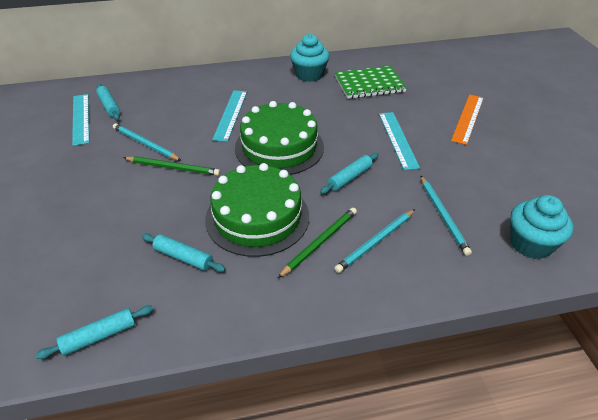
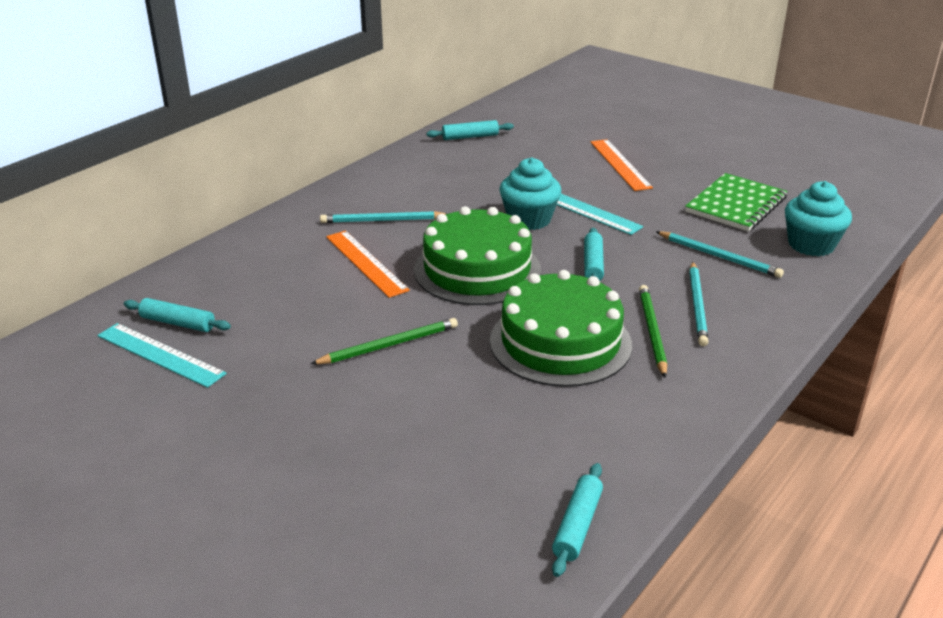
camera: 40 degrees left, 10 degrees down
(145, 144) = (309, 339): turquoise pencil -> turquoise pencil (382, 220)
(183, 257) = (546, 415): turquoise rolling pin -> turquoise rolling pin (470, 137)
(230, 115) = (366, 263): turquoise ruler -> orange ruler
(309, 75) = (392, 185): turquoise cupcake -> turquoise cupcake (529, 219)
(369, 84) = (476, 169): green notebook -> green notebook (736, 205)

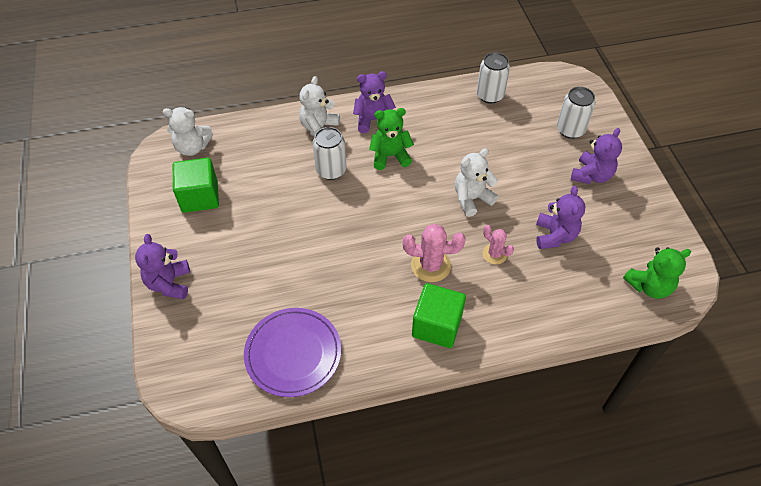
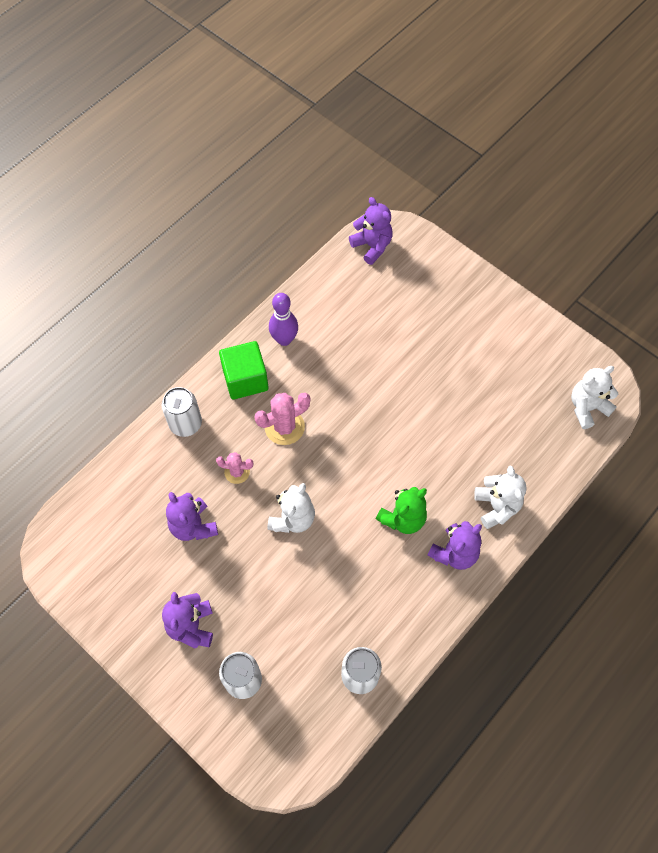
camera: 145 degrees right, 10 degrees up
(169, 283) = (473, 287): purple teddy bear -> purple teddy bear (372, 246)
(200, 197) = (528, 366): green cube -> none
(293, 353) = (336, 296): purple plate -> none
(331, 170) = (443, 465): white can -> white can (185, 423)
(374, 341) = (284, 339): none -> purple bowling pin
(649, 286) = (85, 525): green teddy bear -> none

......

The line containing "(183, 257) = (546, 415): turquoise" and each line after it through the end of the listing above are to be written out exactly, without the pictures.

## TASK RESPONSE
(183, 257) = (546, 415): turquoise rolling pin -> turquoise rolling pin (470, 137)
(230, 115) = (366, 263): turquoise ruler -> orange ruler
(309, 75) = (392, 185): turquoise cupcake -> turquoise cupcake (529, 219)
(369, 84) = (476, 169): green notebook -> green notebook (736, 205)

camera: 145 degrees right, 10 degrees up
(169, 283) = (473, 287): purple teddy bear -> purple teddy bear (372, 246)
(200, 197) = (528, 366): green cube -> none
(293, 353) = (336, 296): purple plate -> none
(331, 170) = (443, 465): white can -> white can (185, 423)
(374, 341) = (284, 339): none -> purple bowling pin
(649, 286) = (85, 525): green teddy bear -> none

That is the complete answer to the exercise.